• PROBLEM DESCRIPTION
Among the lines below, a stretch begins at the one with "none -> pink 2x2 brick [463,340,652,534]" and ends at the one with "orange 1x4 tile". Repeat that stretch exactly, ends included.

• TASK DATA

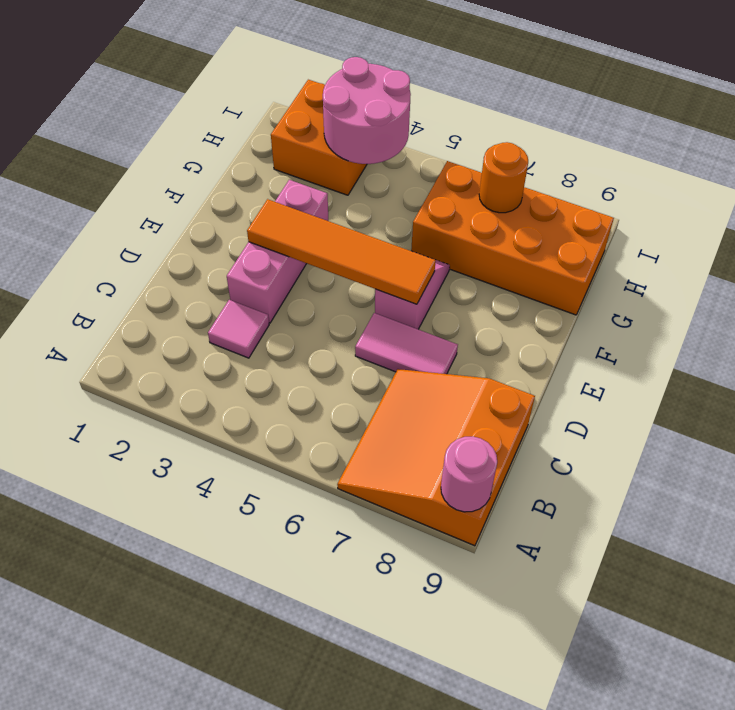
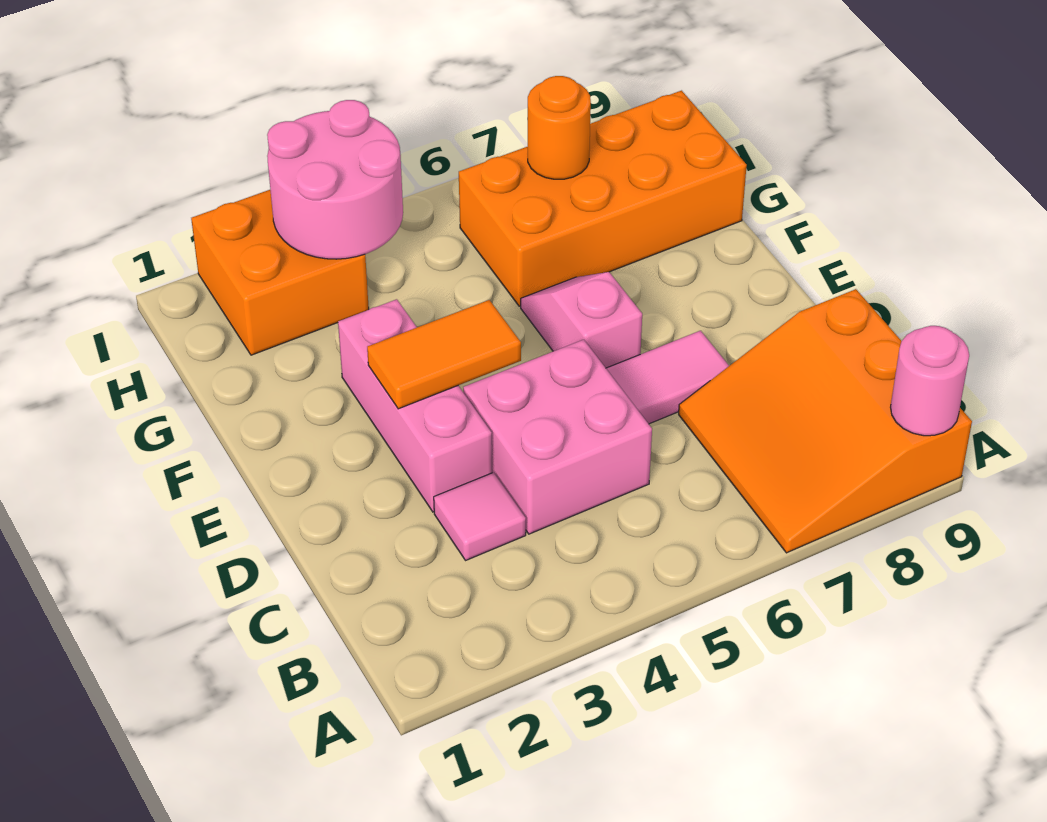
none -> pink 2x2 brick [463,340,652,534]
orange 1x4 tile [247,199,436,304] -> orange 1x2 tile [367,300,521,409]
---
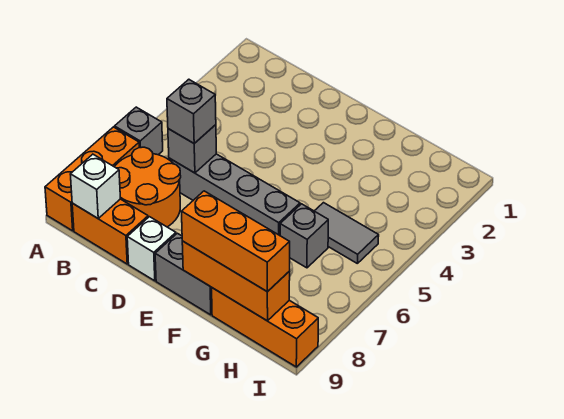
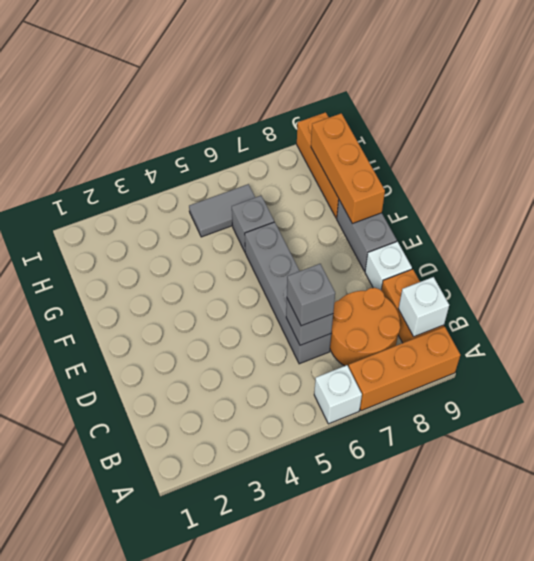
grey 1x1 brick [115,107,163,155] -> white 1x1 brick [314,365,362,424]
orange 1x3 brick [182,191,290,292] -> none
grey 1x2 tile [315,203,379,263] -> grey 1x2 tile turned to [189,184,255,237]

• THE ANSWER
none -> pink 2x2 brick [463,340,652,534]
orange 1x4 tile [247,199,436,304] -> orange 1x2 tile [367,300,521,409]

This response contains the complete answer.